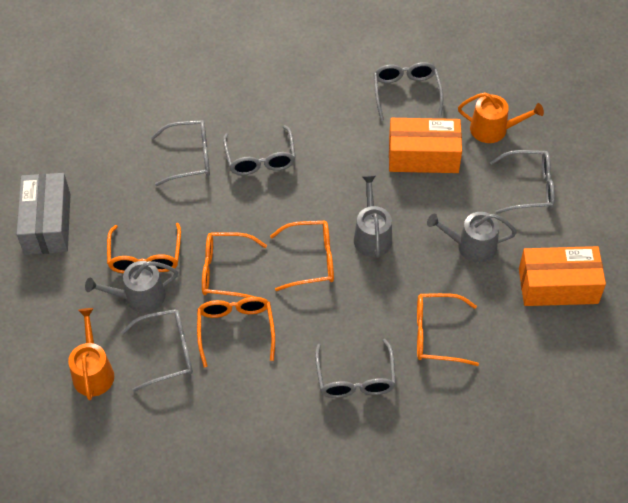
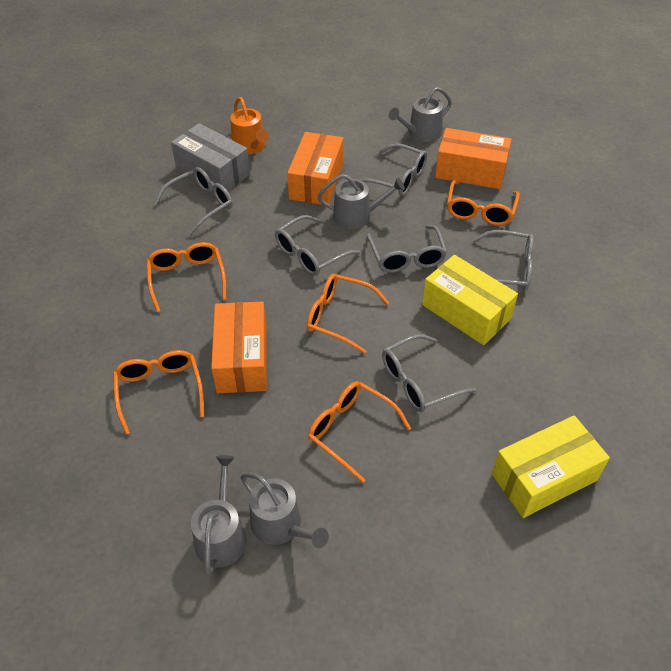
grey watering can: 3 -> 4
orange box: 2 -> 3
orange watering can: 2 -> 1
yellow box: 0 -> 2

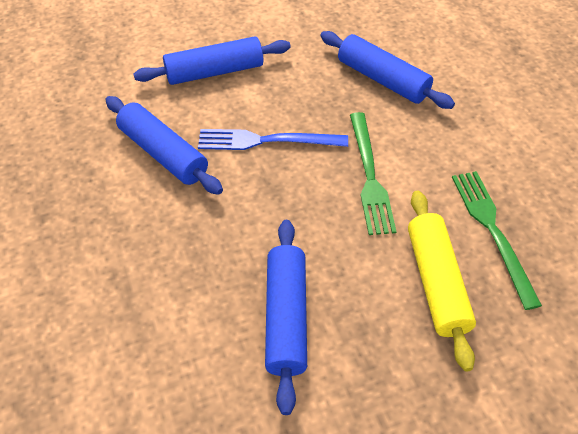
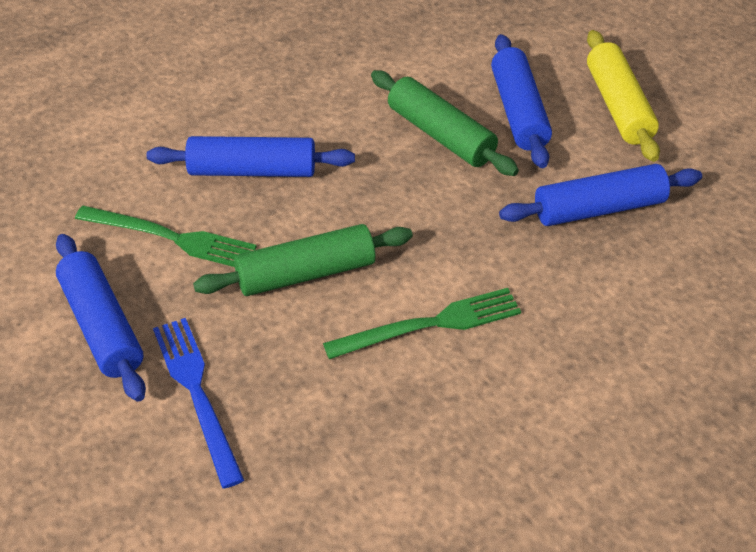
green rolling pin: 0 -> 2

■ ■ ■ ■

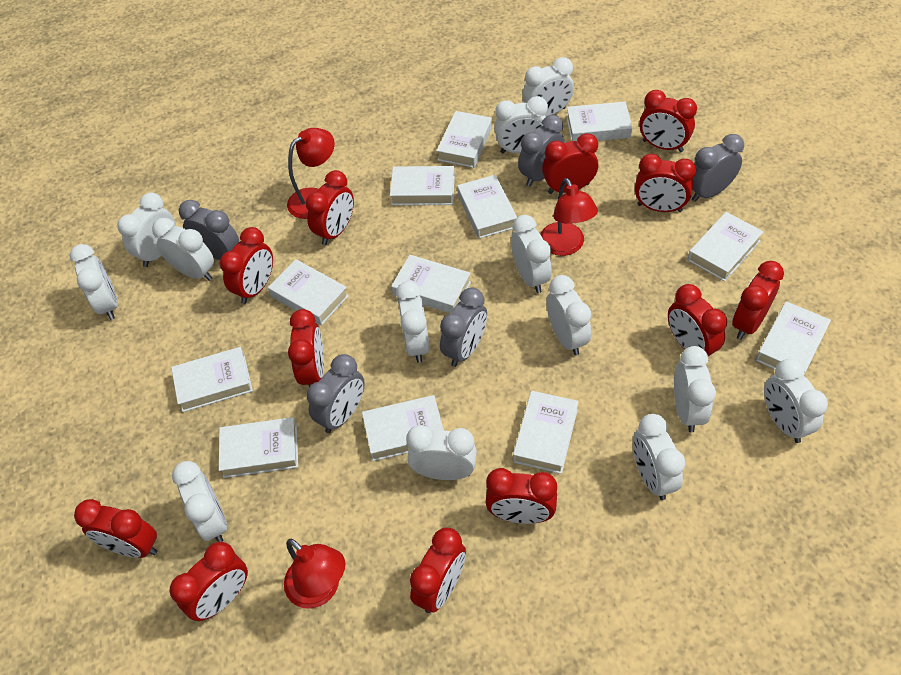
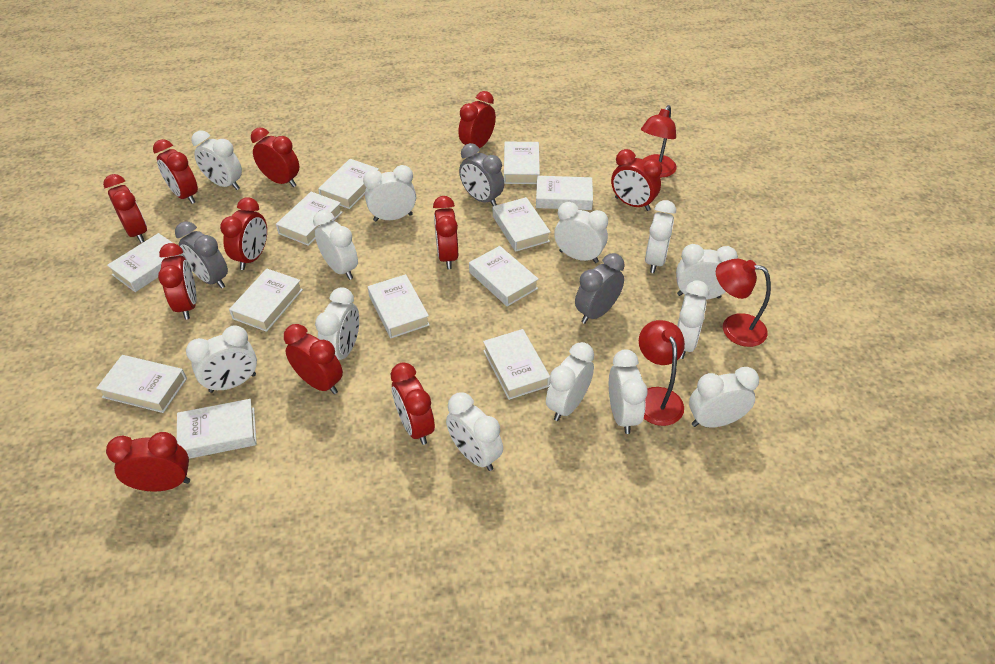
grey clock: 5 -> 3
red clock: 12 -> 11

■ ■ ■ ■

Task prompt |
Starting at the line containing "orange box: 2 -> 3" and stopping at the line containing "green rolling pin: 0 -> 2", output every line above exactly, both ends included, with pictures omitted.

Answer to this task |
orange box: 2 -> 3
orange watering can: 2 -> 1
yellow box: 0 -> 2

green rolling pin: 0 -> 2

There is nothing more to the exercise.